**Task description:**
From the line containing "(456, 221) = (223, 400): yellow" to the last line of the records below, repeat every line exactly and add nothing else.

'''

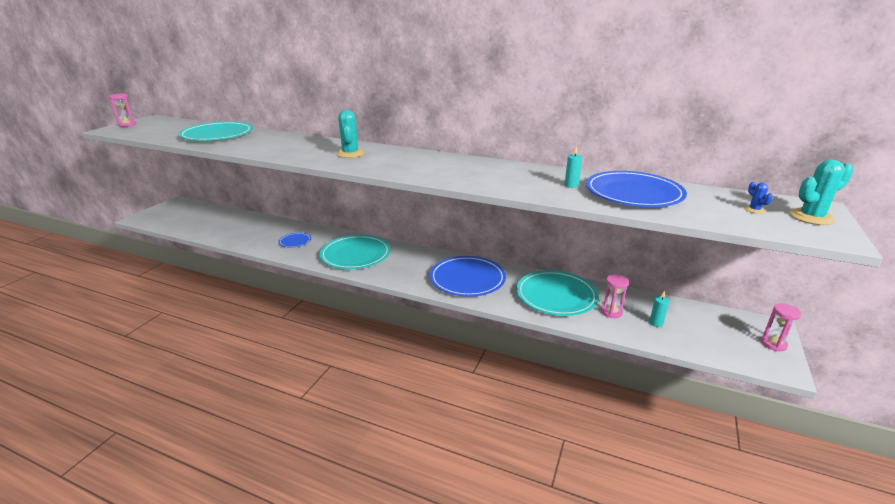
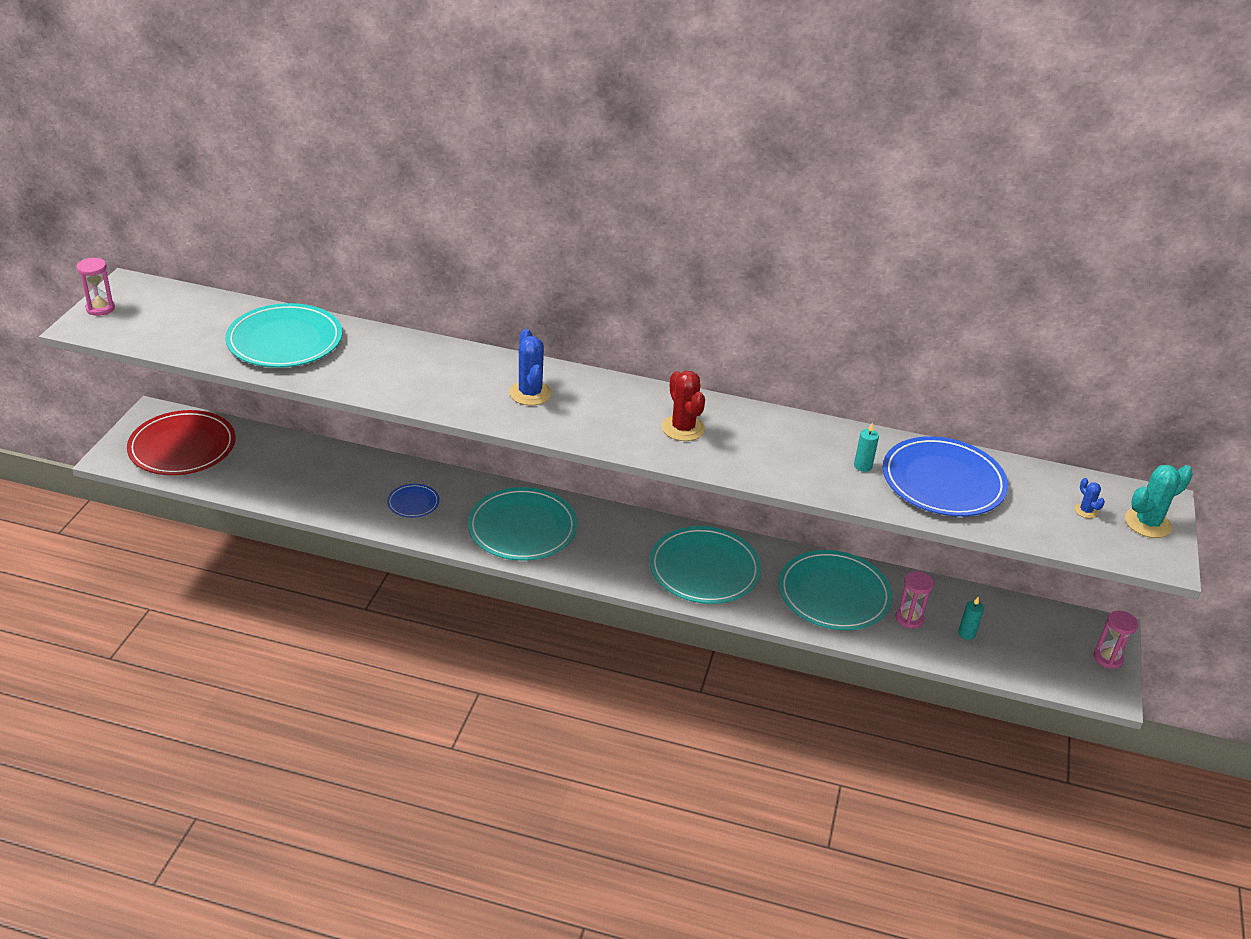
camera: 10 degrees left, 10 degrees up
(180, 215) = (182, 447): none -> red plate
(350, 154) = (530, 393): turquoise cactus -> blue cactus
(444, 168) = (683, 428): none -> red cactus
(467, 279) = (704, 569): blue plate -> turquoise plate

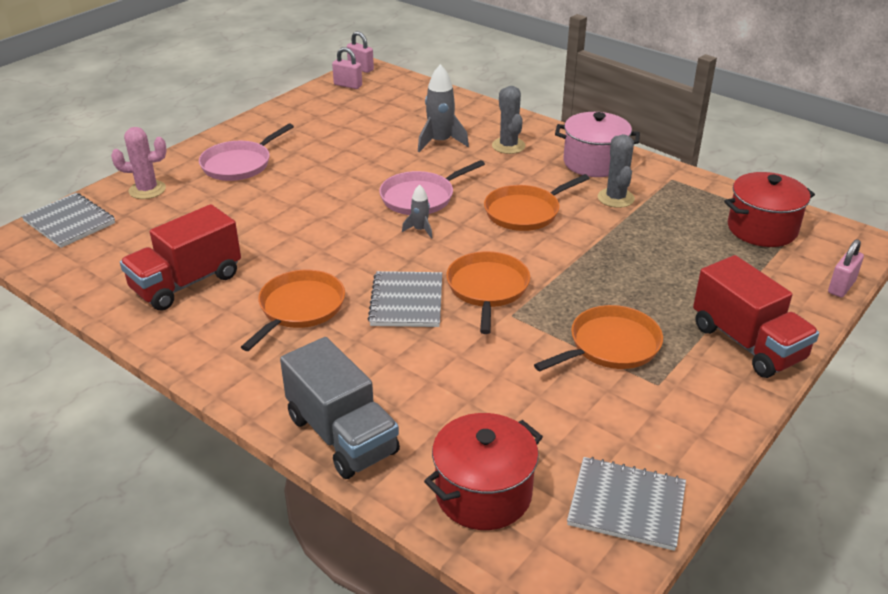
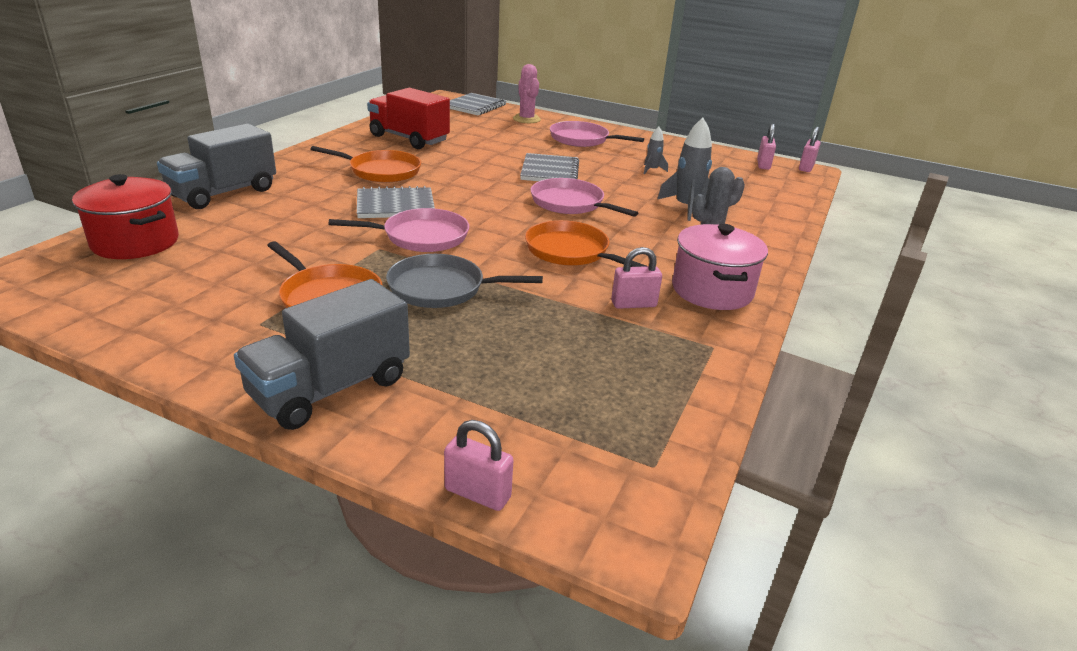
camera: 75 degrees right, 5 degrees down
(420, 230) = (512, 205): grey rocket -> grey rocket (652, 170)
(487, 289) = (421, 237): orange pan -> pink pan
(592, 283) = (442, 288): none -> grey pan
(615, 198) = (633, 304): grey cactus -> pink padlock
(626, 505) = (88, 303): grey notebook -> grey notebook (549, 171)
(747, 343) = (330, 388): red truck -> grey truck
(762, 229) = (618, 421): red pot -> none

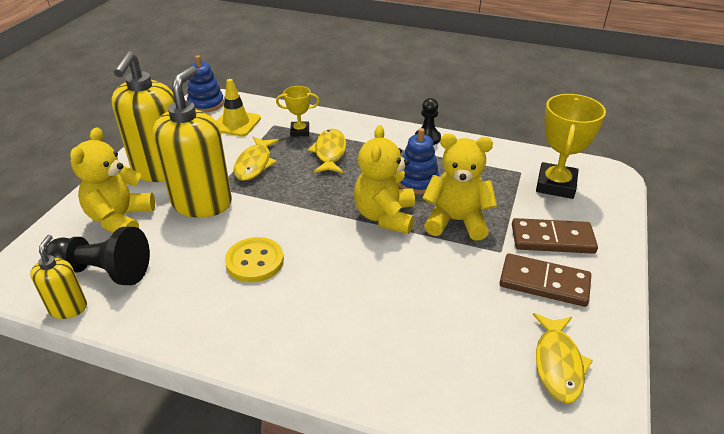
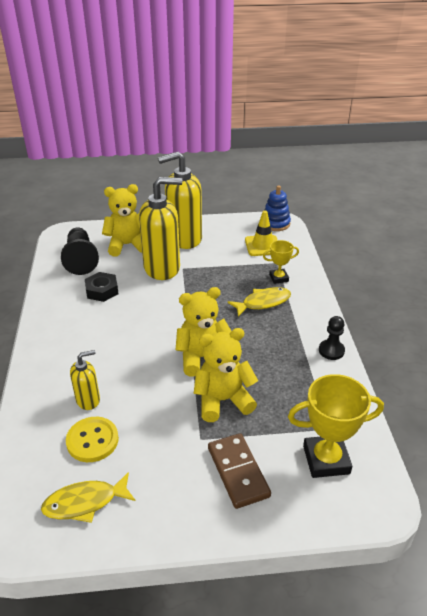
camera: 65 degrees right, 0 degrees up
(68, 308) = (48, 261): yellow soap dispenser -> yellow soap dispenser (88, 400)
(197, 266) = (102, 290): none -> black nut
(254, 164) = (220, 273): yellow fish -> none
(255, 261) = (118, 312): yellow button -> yellow button (92, 440)
(300, 131) = (278, 278): yellow trophy -> yellow trophy turned 75 degrees counterclockwise
(417, 181) = (261, 362): blue stacking toy -> none
(456, 221) = (223, 400): yellow teddy bear -> yellow teddy bear turned 90 degrees counterclockwise
(544, 283) = (175, 476): brown domino -> none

'''

**Reply:**
(456, 221) = (223, 400): yellow teddy bear -> yellow teddy bear turned 90 degrees counterclockwise
(544, 283) = (175, 476): brown domino -> none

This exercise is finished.